• ACTIVITY
The entries must be repeated verbatim, and their images left out.

• DATA SECTION
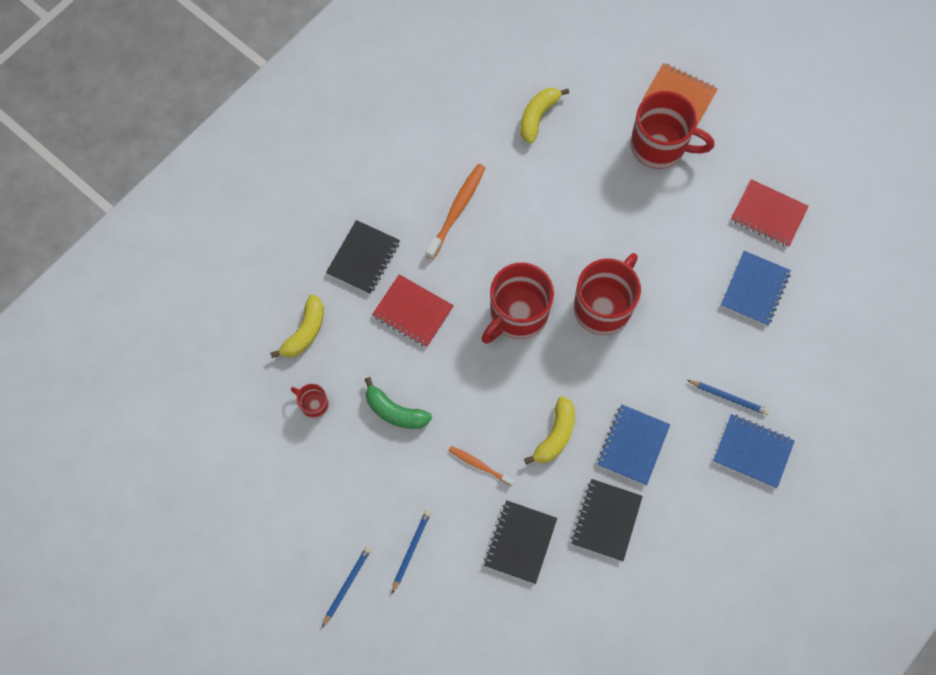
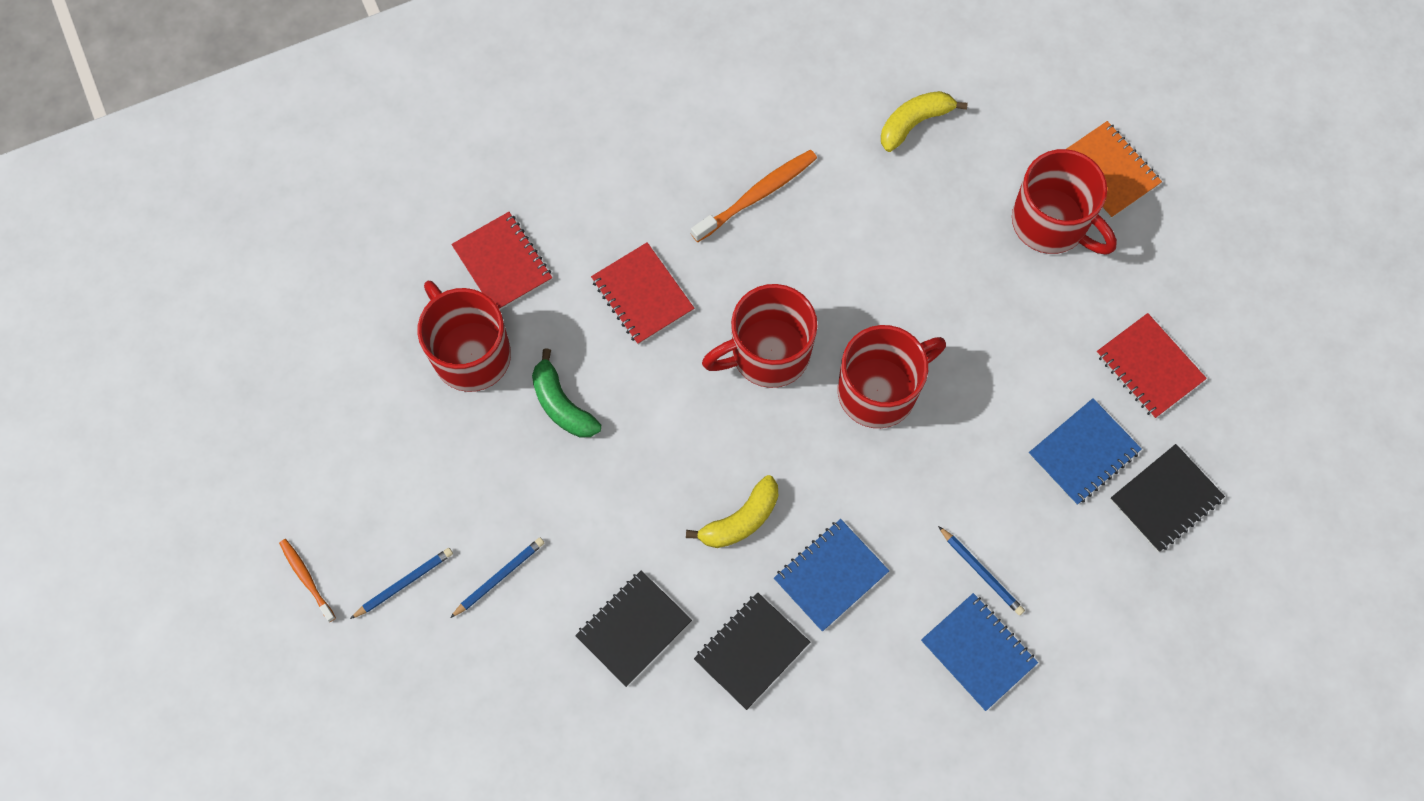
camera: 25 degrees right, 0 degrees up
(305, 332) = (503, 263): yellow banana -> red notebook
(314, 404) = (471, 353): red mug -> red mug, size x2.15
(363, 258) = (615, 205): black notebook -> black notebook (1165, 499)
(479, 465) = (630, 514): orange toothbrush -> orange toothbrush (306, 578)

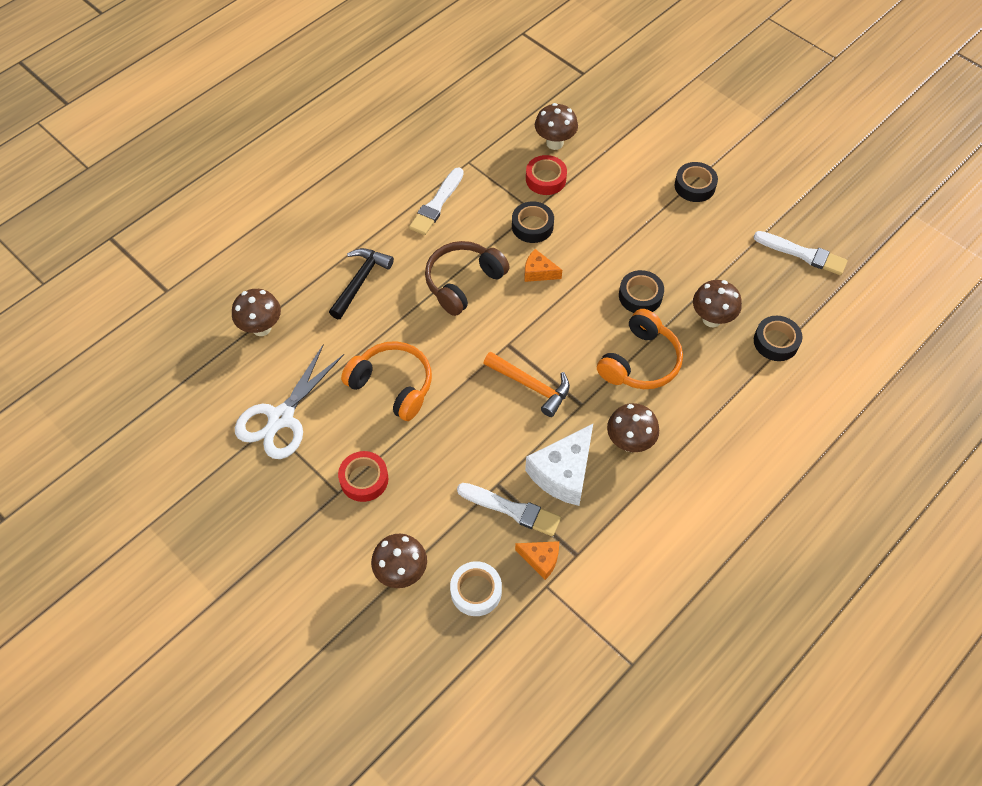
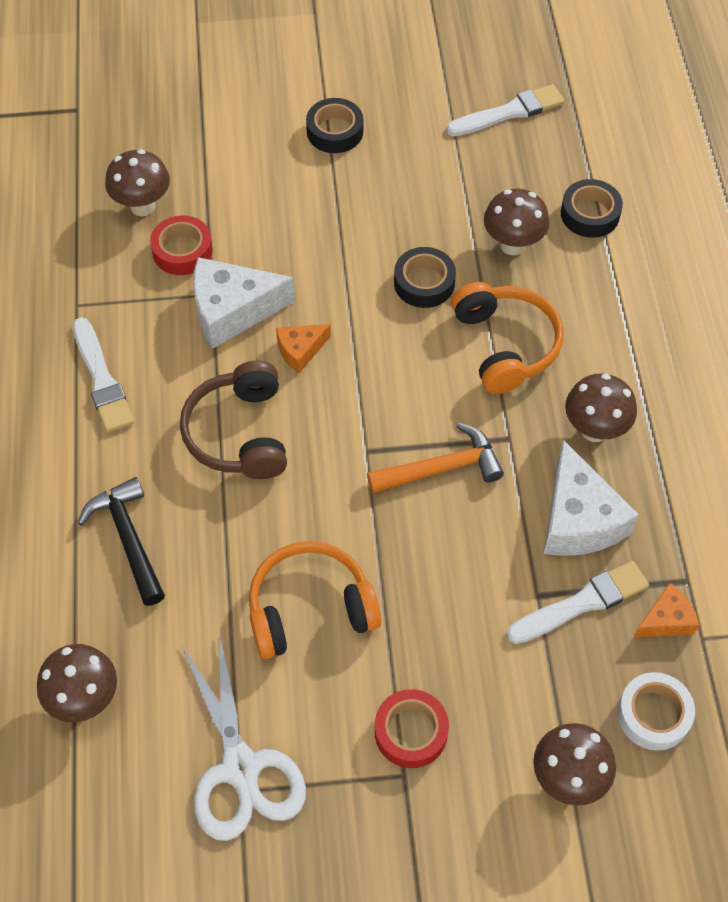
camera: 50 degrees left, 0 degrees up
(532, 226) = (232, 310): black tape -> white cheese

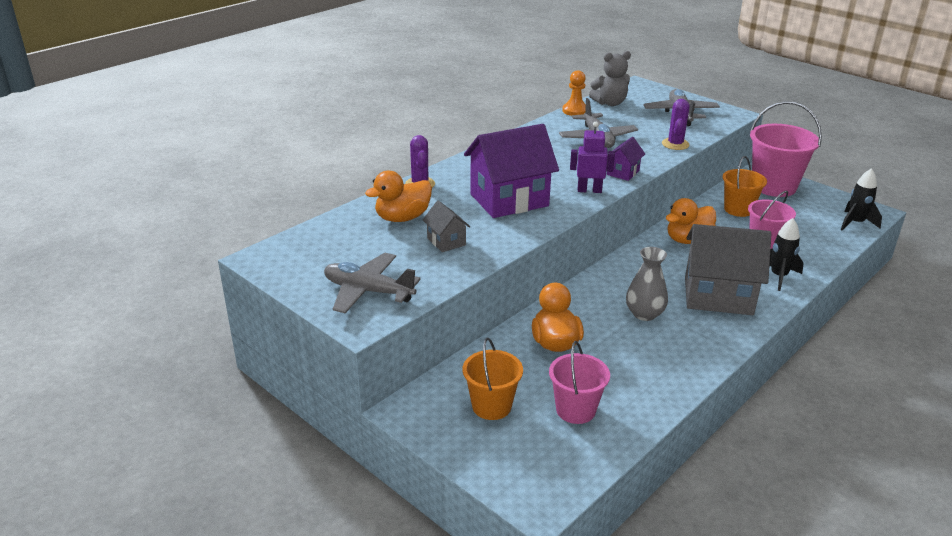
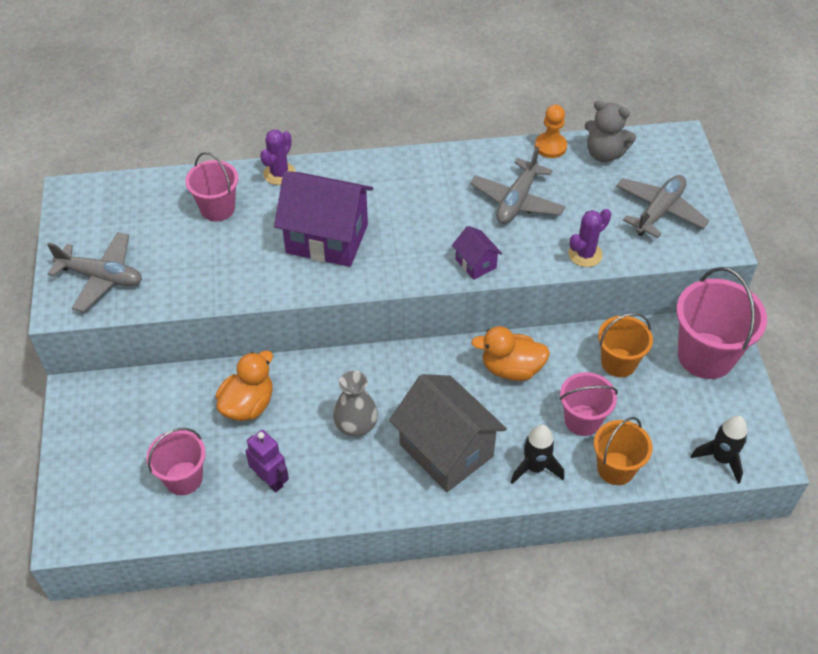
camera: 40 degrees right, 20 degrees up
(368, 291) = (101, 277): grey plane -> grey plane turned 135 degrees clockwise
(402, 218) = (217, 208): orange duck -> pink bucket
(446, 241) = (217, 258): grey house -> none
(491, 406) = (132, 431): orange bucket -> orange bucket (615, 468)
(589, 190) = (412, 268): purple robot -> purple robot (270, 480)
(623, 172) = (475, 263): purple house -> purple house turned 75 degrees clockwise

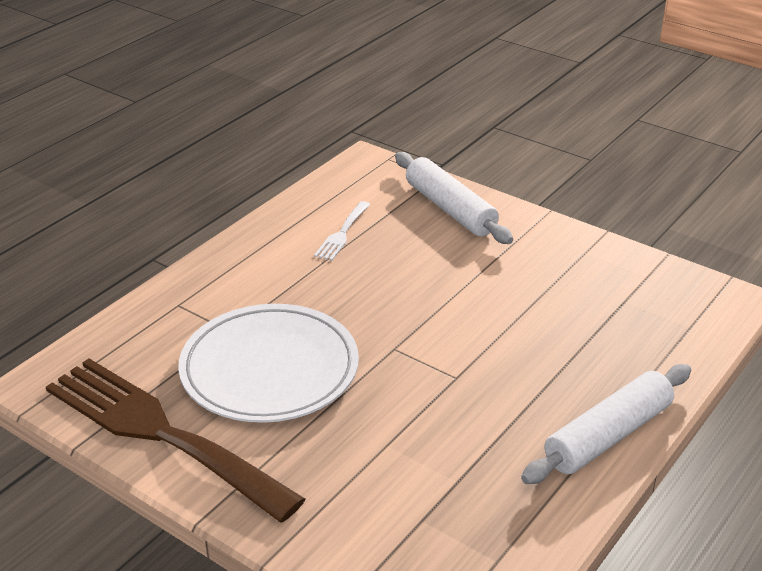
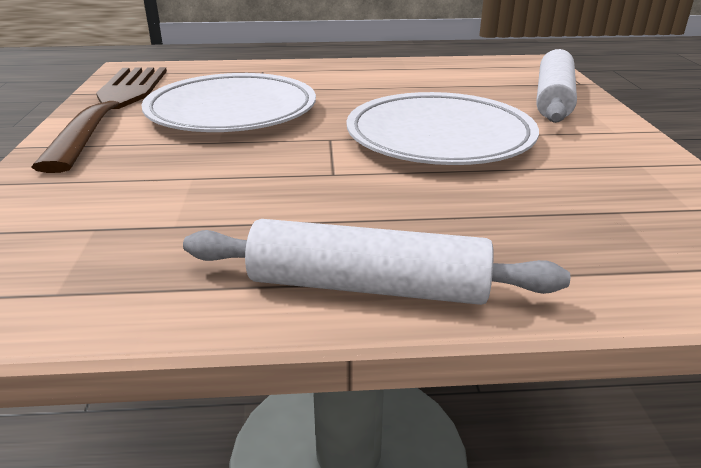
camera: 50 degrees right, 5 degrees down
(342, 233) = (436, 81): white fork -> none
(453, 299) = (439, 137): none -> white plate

• ANSWER SECTION
camera: 25 degrees right, 0 degrees up
(305, 332) = (503, 263): yellow banana -> red notebook
(314, 404) = (471, 353): red mug -> red mug, size x2.15
(363, 258) = (615, 205): black notebook -> black notebook (1165, 499)
(479, 465) = (630, 514): orange toothbrush -> orange toothbrush (306, 578)

camera: 50 degrees left, 0 degrees up
(532, 226) = (232, 310): black tape -> white cheese

camera: 40 degrees right, 20 degrees up
(368, 291) = (101, 277): grey plane -> grey plane turned 135 degrees clockwise
(402, 218) = (217, 208): orange duck -> pink bucket
(446, 241) = (217, 258): grey house -> none
(491, 406) = (132, 431): orange bucket -> orange bucket (615, 468)
(589, 190) = (412, 268): purple robot -> purple robot (270, 480)
(623, 172) = (475, 263): purple house -> purple house turned 75 degrees clockwise

camera: 50 degrees right, 5 degrees down
(342, 233) = (436, 81): white fork -> none
(453, 299) = (439, 137): none -> white plate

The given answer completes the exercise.